### What needs to be done:
Each entry is to be repeated word for word, and the images are to be dropped.

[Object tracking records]
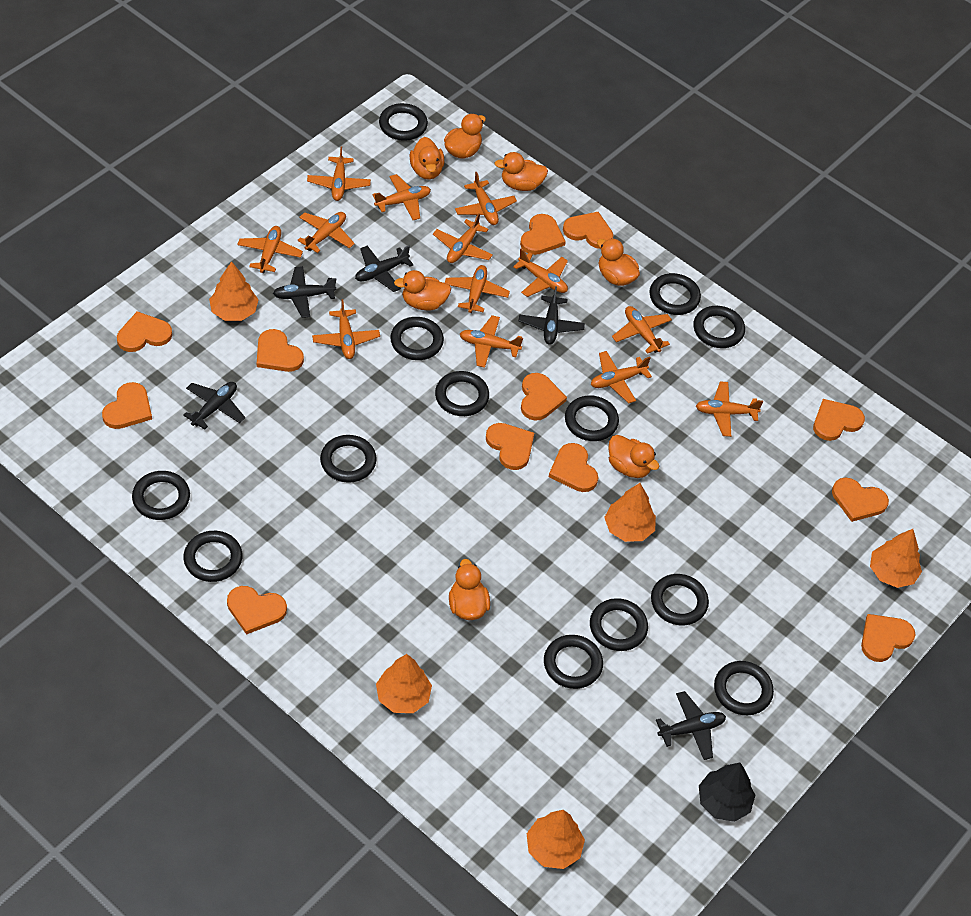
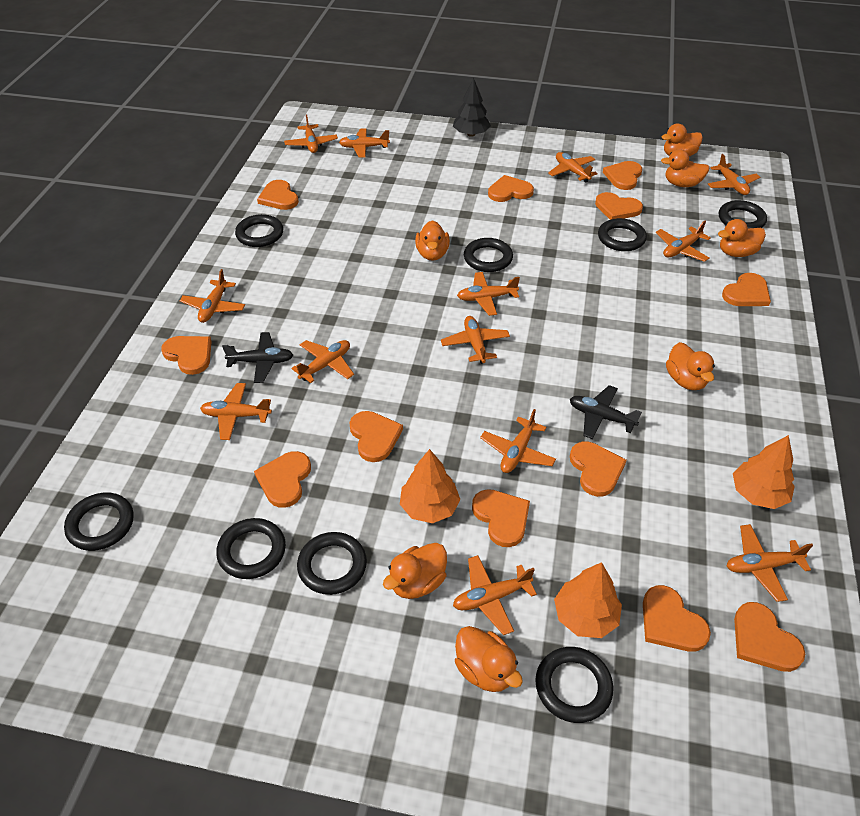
black plane: 5 -> 2
black ring: 13 -> 8
orange tree: 5 -> 3

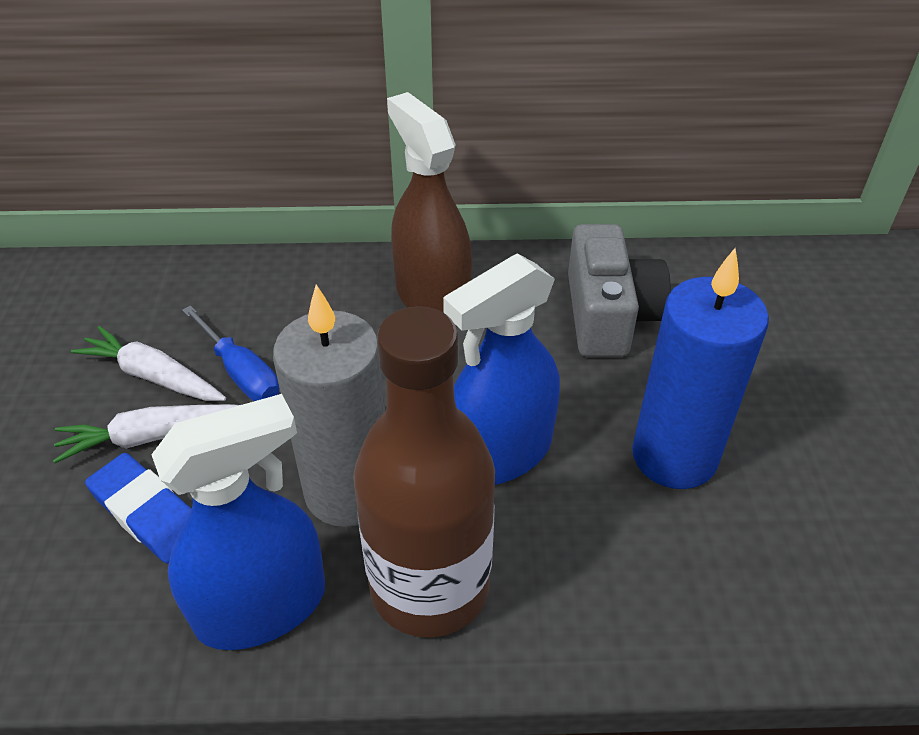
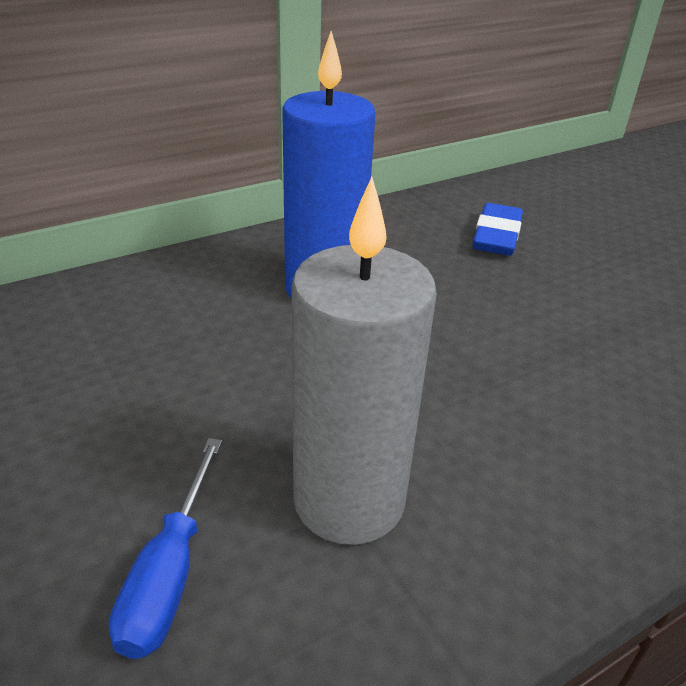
blue spray bottle: 2 -> 0
brown bottle: 1 -> 0
brown spray bottle: 1 -> 0
grey camera: 1 -> 0
white carrot: 2 -> 0

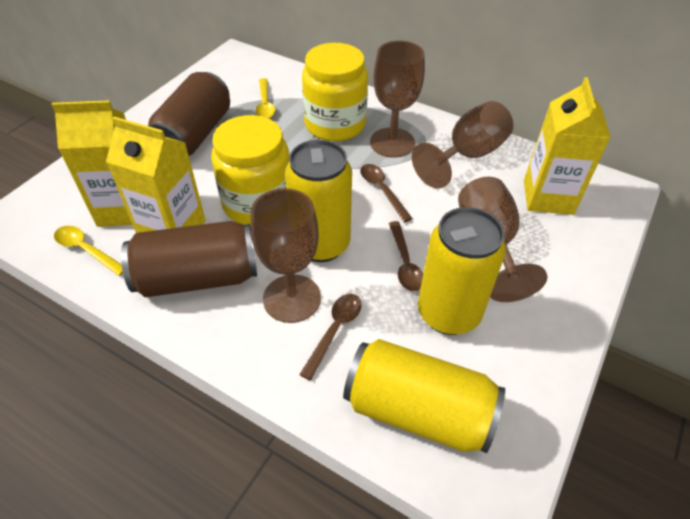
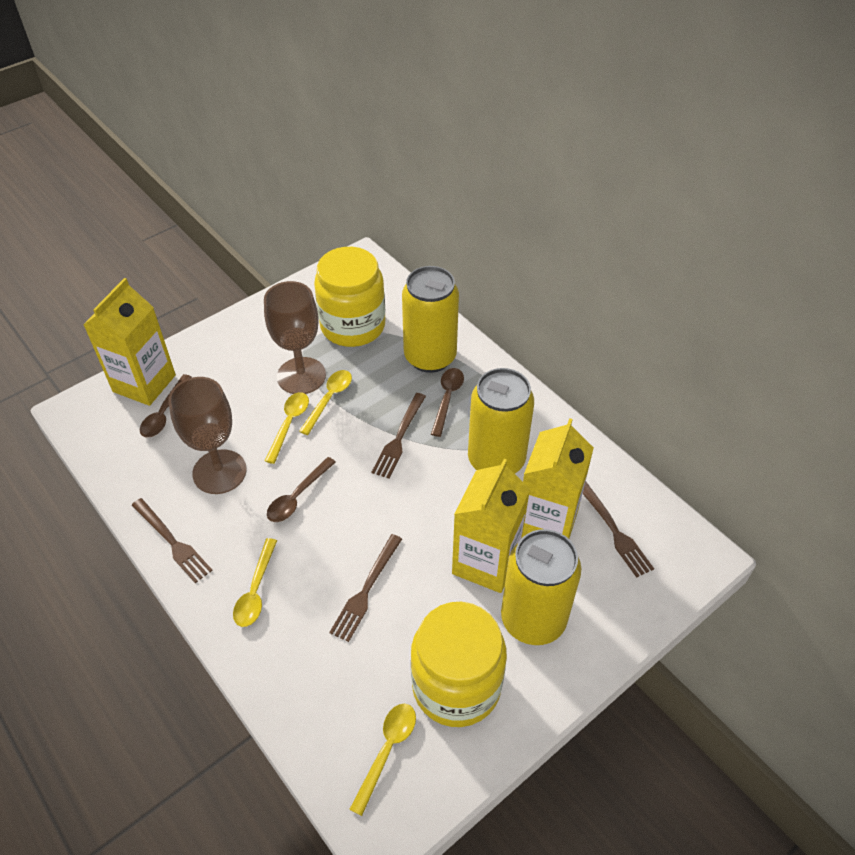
brown can: 2 -> 0
brown fork: 0 -> 4
brown goblet: 4 -> 2
yellow spoon: 2 -> 4

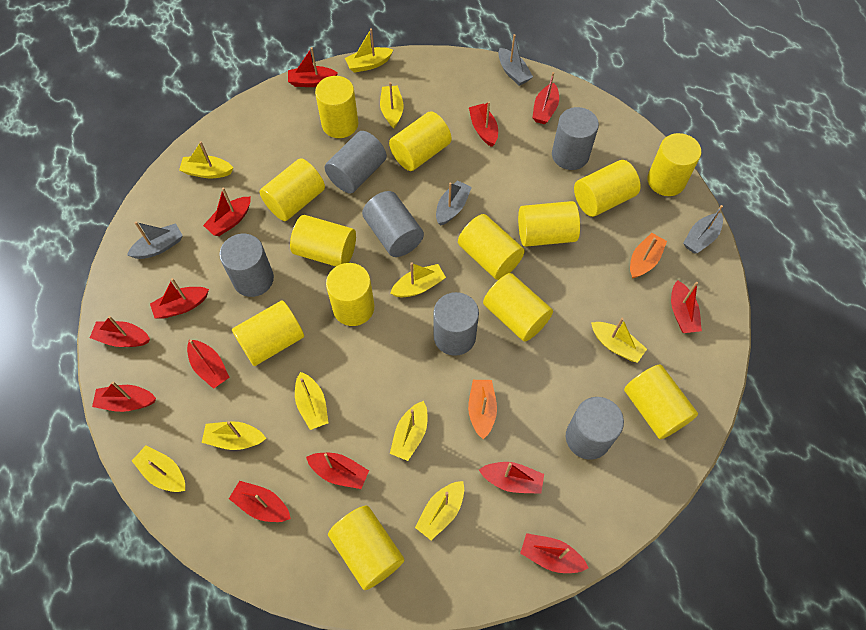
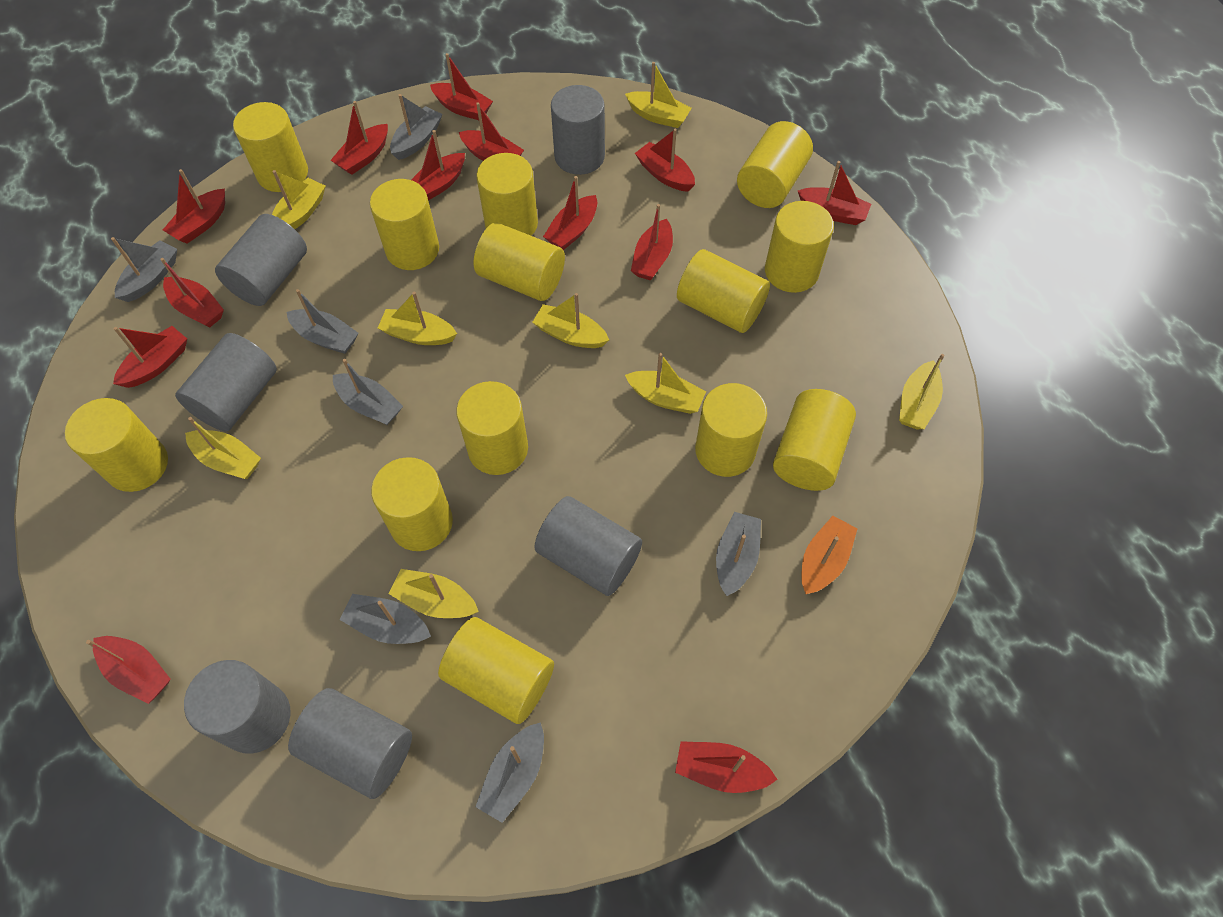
grey boat: 4 -> 7
orange boat: 2 -> 1
yellow boat: 10 -> 8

### Solved problem:
black plane: 5 -> 2
black ring: 13 -> 8
orange tree: 5 -> 3

blue spray bottle: 2 -> 0
brown bottle: 1 -> 0
brown spray bottle: 1 -> 0
grey camera: 1 -> 0
white carrot: 2 -> 0

brown can: 2 -> 0
brown fork: 0 -> 4
brown goblet: 4 -> 2
yellow spoon: 2 -> 4

grey boat: 4 -> 7
orange boat: 2 -> 1
yellow boat: 10 -> 8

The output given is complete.